Only a number is wanted: the count of lines in this listing that contain "blue".

────────

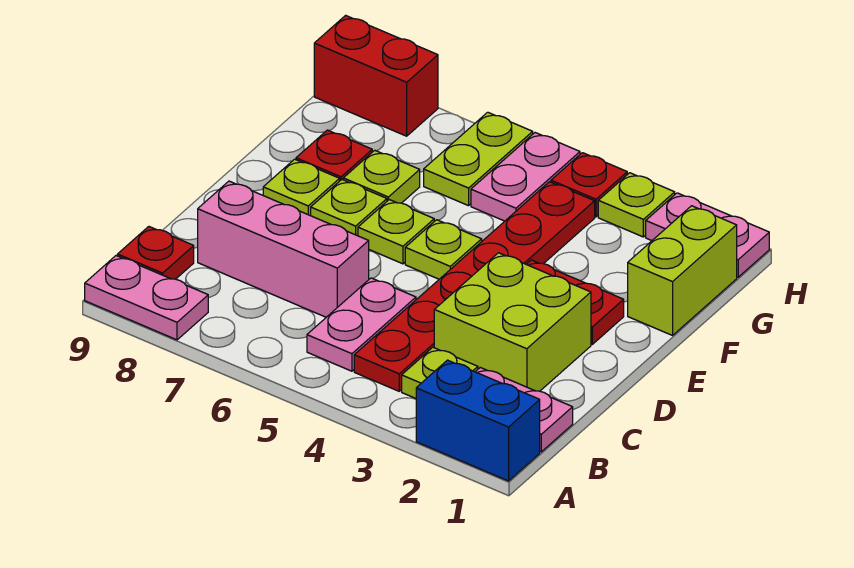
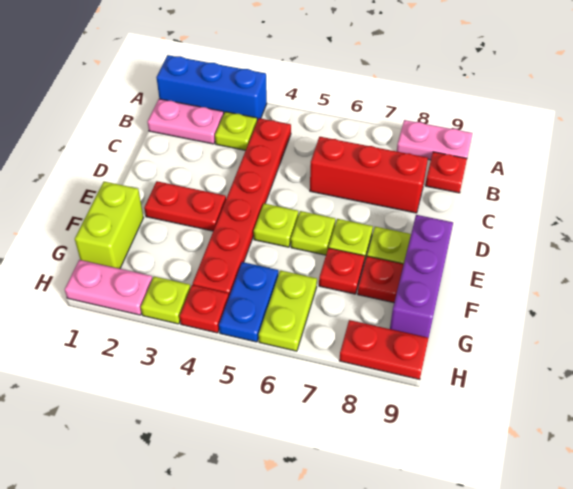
blue brick A1:A2 level 1 -> blue brick A1:A3 level 1
pink plate B5:C5 level 1 -> none
lime brick C2:D3 level 1 -> none
pink brick C6:C8 level 1 -> red brick C6:C8 level 1
none -> purple brick E9:G9 level 1
lime plate F7 level 1 -> red plate F7 level 1
pink plate G5:H5 level 1 -> blue plate G5:H5 level 1
red brick H8:H9 level 1 -> red plate H8:H9 level 1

────────

EXERCISE OUTPUT:
2